## Exercise brief
Show every line of the data that includes the word "eraser".

## Data provided
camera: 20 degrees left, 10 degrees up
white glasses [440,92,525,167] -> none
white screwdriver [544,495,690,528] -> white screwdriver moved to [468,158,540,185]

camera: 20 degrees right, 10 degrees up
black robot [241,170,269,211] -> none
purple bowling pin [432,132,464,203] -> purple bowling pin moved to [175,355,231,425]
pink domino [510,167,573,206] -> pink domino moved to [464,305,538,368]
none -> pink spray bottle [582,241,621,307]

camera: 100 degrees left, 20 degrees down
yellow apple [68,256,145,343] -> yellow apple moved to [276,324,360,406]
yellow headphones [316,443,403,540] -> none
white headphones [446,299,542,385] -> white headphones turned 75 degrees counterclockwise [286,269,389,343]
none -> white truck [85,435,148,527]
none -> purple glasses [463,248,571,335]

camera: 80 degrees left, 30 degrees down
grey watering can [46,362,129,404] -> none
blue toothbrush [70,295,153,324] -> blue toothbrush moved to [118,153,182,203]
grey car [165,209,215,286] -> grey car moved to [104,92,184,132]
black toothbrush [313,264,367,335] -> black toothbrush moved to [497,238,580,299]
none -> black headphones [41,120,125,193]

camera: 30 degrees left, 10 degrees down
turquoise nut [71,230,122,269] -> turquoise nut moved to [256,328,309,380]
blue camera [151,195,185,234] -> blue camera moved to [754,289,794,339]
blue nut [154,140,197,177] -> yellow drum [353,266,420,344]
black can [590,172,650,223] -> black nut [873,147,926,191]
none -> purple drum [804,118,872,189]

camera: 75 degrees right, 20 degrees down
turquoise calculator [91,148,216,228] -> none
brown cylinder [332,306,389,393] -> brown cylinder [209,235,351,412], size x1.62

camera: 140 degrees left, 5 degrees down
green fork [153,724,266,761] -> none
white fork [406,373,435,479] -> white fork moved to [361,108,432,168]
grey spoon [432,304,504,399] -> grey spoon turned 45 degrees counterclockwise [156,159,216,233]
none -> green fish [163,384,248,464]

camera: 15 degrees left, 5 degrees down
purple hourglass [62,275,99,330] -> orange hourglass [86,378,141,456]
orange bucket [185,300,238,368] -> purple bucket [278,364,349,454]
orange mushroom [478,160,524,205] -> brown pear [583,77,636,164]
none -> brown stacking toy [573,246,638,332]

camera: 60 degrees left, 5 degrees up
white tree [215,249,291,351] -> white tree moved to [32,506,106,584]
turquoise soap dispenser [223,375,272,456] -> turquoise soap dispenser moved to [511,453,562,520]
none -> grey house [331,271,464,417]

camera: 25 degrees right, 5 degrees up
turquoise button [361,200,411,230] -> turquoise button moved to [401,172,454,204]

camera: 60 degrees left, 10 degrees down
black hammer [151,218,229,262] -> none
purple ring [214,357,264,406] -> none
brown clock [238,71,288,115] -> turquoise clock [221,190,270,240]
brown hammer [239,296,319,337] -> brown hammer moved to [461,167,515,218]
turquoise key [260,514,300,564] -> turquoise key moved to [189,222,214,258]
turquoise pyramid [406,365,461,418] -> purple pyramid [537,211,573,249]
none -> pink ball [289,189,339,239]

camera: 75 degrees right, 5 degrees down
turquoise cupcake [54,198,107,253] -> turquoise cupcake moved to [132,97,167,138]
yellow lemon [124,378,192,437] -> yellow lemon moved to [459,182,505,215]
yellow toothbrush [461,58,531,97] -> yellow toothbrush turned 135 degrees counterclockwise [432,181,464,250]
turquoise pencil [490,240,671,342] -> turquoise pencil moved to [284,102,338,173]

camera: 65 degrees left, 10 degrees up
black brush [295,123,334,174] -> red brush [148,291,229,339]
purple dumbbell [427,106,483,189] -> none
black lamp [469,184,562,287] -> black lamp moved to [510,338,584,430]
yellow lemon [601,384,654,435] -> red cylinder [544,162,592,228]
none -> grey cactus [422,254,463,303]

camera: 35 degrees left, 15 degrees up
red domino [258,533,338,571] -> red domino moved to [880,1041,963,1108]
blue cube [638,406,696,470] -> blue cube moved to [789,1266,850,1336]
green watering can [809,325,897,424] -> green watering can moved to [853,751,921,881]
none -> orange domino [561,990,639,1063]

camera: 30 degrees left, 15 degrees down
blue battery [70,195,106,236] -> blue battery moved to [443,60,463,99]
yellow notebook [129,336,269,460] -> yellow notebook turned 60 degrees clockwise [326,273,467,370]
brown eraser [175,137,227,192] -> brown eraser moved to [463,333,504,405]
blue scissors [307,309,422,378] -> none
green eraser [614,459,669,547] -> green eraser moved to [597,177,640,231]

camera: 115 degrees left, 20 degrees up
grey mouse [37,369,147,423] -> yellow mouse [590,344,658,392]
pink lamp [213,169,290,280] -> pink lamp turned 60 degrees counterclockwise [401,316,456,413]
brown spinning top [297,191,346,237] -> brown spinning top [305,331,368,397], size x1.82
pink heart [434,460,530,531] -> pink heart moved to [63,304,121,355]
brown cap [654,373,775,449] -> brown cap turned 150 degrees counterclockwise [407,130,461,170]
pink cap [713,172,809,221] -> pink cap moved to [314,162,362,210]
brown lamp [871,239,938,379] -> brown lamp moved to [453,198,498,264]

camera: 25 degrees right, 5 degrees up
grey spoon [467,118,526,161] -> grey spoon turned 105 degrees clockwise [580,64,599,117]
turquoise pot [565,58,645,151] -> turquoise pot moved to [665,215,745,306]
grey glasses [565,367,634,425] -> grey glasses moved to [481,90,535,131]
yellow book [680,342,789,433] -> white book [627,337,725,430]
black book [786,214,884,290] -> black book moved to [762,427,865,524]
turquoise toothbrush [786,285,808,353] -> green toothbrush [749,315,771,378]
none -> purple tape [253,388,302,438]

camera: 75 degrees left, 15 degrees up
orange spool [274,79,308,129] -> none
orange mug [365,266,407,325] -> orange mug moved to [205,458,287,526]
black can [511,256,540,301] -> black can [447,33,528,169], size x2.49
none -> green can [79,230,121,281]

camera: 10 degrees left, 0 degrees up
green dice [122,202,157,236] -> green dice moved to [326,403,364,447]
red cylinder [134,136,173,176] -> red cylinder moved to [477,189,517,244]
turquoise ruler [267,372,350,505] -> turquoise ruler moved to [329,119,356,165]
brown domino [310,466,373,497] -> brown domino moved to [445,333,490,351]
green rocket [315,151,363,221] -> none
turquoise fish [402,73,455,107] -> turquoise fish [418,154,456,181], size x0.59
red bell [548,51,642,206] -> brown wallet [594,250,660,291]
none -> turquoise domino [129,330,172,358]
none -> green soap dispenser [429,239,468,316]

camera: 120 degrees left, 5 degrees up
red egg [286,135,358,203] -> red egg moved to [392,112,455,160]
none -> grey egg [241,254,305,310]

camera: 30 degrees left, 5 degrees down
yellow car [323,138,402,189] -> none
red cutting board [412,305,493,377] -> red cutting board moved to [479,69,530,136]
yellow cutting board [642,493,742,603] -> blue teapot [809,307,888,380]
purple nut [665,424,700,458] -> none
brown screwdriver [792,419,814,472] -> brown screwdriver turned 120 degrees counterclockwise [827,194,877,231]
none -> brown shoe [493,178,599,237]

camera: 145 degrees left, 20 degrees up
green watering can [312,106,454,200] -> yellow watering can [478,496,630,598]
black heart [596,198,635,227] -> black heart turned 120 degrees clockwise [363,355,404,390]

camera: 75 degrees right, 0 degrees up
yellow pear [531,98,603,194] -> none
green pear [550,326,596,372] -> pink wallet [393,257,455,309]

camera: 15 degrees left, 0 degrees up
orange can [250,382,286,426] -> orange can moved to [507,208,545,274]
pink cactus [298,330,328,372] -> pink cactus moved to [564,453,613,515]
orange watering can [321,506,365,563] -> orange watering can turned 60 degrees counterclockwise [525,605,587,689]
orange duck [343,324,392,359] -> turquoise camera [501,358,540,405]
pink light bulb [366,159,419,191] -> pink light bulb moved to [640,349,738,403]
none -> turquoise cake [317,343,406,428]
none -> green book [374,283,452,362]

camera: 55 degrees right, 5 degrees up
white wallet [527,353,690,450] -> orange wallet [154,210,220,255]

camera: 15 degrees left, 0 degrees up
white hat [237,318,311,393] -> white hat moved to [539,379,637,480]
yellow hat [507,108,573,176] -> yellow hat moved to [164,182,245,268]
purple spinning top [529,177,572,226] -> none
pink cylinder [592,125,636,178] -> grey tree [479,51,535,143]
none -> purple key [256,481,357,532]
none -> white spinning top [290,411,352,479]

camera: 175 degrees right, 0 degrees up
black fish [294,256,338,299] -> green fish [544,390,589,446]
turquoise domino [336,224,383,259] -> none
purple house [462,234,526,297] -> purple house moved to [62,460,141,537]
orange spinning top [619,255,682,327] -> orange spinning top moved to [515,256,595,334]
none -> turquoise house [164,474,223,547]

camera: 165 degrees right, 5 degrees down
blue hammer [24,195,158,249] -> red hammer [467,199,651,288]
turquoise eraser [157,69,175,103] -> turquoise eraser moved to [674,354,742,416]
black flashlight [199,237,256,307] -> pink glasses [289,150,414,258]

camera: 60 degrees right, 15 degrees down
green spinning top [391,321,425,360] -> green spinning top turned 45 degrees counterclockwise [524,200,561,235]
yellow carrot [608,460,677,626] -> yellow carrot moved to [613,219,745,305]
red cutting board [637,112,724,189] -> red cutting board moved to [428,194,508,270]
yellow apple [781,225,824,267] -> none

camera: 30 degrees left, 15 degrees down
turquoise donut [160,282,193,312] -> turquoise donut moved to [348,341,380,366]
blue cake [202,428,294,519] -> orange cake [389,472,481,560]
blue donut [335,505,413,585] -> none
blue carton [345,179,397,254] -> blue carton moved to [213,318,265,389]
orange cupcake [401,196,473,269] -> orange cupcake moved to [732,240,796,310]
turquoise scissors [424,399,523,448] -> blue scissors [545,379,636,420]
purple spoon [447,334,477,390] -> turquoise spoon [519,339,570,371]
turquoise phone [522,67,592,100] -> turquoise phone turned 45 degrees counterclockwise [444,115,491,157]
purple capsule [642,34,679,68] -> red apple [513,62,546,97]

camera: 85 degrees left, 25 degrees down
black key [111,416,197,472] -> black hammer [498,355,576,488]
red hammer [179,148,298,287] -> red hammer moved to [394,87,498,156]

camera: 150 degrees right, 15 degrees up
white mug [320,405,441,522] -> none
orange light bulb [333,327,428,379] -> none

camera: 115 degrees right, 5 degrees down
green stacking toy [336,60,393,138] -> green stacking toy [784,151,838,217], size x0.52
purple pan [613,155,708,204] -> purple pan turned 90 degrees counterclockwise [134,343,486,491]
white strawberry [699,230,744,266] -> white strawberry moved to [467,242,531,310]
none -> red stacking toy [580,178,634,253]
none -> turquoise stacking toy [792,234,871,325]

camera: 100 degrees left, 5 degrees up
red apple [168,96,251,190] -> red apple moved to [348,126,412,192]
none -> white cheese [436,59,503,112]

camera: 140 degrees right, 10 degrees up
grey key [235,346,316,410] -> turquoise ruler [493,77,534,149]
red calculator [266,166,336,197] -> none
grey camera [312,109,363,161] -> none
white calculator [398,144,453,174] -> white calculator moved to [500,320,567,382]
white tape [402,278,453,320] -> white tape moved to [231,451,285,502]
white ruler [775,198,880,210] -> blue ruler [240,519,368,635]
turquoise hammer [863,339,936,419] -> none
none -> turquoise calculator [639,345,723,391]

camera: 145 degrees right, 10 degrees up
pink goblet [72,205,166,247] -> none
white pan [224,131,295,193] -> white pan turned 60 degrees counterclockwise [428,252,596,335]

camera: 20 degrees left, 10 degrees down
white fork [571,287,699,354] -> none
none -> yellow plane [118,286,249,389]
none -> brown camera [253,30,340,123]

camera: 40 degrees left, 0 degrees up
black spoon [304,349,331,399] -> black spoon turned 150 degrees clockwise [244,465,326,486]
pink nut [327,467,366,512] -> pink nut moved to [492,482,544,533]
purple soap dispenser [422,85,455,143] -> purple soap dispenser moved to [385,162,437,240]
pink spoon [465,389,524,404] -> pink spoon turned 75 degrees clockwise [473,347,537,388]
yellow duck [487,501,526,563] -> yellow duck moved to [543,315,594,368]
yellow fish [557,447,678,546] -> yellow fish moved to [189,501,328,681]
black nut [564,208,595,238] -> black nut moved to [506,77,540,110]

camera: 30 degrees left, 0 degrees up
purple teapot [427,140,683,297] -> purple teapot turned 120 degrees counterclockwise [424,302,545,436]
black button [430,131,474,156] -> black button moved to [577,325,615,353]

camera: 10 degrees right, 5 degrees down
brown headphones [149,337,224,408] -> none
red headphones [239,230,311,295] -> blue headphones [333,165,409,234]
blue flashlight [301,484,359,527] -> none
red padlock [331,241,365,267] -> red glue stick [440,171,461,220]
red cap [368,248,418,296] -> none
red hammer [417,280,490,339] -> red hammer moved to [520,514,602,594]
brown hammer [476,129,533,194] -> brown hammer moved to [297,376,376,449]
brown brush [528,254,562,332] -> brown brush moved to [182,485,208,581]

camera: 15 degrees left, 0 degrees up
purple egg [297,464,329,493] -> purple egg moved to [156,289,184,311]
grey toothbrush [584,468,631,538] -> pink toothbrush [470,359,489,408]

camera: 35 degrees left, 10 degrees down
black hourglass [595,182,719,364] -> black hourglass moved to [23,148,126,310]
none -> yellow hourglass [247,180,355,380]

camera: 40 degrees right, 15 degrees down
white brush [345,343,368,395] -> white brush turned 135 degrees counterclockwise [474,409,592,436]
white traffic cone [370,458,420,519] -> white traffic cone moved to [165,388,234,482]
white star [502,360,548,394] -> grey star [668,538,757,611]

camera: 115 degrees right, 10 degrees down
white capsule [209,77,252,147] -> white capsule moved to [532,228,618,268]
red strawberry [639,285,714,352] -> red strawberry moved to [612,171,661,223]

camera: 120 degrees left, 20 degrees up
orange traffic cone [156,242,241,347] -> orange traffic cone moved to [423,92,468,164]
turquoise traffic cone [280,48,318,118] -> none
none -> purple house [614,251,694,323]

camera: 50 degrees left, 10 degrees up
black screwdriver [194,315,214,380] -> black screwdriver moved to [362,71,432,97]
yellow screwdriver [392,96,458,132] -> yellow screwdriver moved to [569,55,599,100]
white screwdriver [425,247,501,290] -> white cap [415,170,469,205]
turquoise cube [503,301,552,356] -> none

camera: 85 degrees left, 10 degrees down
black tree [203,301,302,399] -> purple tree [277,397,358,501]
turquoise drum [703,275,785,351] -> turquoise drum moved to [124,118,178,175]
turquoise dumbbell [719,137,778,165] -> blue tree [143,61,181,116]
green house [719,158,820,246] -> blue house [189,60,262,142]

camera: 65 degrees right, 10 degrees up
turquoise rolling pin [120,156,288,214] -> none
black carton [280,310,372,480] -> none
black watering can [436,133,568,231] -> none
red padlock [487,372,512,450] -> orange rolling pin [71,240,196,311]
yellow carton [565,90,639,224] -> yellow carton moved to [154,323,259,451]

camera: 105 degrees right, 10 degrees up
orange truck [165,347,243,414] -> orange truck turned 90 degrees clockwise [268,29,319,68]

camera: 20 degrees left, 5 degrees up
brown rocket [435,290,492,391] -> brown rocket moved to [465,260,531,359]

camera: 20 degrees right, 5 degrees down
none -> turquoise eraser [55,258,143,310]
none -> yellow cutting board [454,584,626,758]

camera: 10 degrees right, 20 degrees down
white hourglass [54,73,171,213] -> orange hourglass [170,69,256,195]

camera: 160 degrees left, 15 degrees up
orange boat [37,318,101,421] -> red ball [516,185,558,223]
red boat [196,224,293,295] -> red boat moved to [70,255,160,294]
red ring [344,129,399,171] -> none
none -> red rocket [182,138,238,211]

## Written response
brown eraser [175,137,227,192] -> brown eraser moved to [463,333,504,405]
green eraser [614,459,669,547] -> green eraser moved to [597,177,640,231]
turquoise eraser [157,69,175,103] -> turquoise eraser moved to [674,354,742,416]
none -> turquoise eraser [55,258,143,310]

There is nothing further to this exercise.